EXERCISE OBJECTIVE
Which lines in the saved entries below contain the string "kern"? Copy each one.

Saved entries
━━━━

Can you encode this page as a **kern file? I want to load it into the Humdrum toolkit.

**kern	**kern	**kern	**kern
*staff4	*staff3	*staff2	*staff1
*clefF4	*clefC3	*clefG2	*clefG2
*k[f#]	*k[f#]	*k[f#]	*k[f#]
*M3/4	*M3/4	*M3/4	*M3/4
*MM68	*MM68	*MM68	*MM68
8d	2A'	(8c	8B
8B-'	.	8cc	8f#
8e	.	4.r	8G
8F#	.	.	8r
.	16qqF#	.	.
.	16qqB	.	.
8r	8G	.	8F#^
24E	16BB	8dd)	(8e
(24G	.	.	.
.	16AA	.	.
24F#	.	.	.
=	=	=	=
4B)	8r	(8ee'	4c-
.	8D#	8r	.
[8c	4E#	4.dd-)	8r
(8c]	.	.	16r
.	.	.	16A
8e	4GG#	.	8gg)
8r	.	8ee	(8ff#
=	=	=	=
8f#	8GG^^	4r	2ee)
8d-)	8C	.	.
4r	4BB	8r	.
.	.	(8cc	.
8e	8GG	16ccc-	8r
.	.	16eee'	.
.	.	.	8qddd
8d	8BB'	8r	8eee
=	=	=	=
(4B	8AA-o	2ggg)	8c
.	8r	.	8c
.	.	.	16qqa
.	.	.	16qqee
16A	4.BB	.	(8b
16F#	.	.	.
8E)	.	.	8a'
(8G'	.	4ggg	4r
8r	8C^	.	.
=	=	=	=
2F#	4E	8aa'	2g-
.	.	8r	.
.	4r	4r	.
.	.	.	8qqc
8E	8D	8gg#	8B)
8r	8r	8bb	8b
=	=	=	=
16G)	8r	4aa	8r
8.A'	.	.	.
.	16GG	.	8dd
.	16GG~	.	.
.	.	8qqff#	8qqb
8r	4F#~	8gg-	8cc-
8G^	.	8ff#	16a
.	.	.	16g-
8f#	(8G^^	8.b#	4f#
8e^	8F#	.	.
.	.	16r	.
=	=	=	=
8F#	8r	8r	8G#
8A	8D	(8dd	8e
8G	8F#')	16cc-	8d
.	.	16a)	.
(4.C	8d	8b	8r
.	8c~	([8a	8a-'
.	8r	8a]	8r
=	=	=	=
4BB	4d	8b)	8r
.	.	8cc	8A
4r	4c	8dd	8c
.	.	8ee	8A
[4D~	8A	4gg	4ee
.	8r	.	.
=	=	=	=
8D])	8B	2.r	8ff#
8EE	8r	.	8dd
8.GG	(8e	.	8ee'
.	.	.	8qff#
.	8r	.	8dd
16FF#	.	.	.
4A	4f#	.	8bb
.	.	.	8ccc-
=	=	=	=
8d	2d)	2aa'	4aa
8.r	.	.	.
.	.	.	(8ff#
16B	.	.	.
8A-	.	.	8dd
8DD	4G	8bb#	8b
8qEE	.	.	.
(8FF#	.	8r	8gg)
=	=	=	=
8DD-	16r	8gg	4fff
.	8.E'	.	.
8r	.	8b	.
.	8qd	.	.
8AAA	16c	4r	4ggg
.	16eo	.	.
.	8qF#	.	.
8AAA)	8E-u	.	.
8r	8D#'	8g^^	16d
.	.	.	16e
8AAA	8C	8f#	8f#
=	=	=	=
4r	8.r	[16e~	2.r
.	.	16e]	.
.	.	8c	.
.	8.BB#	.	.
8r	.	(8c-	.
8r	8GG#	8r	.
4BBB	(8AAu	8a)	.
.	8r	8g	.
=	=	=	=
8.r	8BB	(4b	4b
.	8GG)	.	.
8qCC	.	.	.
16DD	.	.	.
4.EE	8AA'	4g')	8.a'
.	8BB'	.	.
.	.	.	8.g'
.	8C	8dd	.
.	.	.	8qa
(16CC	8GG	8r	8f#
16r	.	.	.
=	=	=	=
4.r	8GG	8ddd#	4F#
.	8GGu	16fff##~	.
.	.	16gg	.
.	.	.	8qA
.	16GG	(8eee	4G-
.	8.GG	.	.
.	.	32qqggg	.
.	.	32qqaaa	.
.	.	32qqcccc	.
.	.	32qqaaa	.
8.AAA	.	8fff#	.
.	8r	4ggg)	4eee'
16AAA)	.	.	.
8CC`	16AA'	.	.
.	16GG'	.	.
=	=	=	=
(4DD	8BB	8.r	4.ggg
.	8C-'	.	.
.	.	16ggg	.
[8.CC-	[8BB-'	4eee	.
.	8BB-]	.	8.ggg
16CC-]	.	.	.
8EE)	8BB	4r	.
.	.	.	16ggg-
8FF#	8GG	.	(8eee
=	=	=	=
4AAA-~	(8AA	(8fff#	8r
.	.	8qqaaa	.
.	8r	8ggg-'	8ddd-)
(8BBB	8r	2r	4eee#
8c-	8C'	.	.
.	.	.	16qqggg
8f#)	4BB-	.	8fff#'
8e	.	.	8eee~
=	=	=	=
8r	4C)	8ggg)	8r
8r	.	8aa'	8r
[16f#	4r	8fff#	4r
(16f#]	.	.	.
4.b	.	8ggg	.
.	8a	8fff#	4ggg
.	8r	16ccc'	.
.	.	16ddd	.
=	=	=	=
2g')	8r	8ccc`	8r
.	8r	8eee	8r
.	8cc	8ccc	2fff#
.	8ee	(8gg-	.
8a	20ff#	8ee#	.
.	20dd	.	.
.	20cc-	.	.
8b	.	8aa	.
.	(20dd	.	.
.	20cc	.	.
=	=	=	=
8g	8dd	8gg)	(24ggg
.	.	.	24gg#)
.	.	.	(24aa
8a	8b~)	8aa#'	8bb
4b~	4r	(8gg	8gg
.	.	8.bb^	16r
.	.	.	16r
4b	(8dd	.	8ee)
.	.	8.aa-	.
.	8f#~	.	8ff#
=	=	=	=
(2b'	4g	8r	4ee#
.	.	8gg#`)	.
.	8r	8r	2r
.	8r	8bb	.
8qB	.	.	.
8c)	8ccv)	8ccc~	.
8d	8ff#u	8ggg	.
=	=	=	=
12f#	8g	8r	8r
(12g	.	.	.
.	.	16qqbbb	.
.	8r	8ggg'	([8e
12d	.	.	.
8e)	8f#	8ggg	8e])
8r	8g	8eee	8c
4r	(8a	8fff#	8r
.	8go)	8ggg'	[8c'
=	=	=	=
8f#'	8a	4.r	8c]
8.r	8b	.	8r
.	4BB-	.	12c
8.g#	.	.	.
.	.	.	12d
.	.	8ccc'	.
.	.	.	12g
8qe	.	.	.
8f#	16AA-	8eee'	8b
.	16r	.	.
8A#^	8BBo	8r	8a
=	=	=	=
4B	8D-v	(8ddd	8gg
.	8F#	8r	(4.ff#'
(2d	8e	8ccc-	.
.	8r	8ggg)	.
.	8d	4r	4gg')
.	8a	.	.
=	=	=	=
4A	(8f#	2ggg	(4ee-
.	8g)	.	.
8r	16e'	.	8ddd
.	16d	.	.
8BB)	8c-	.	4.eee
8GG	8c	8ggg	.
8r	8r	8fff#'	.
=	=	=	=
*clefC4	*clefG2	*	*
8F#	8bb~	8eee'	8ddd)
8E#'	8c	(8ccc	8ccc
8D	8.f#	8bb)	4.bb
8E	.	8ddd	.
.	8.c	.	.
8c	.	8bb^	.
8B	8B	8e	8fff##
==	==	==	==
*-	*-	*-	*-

━━━━

RIGHT ANSWER
Can you encode this page as a **kern file? I want to load it into the Humdrum toolkit.
**kern	**kern	**kern	**kern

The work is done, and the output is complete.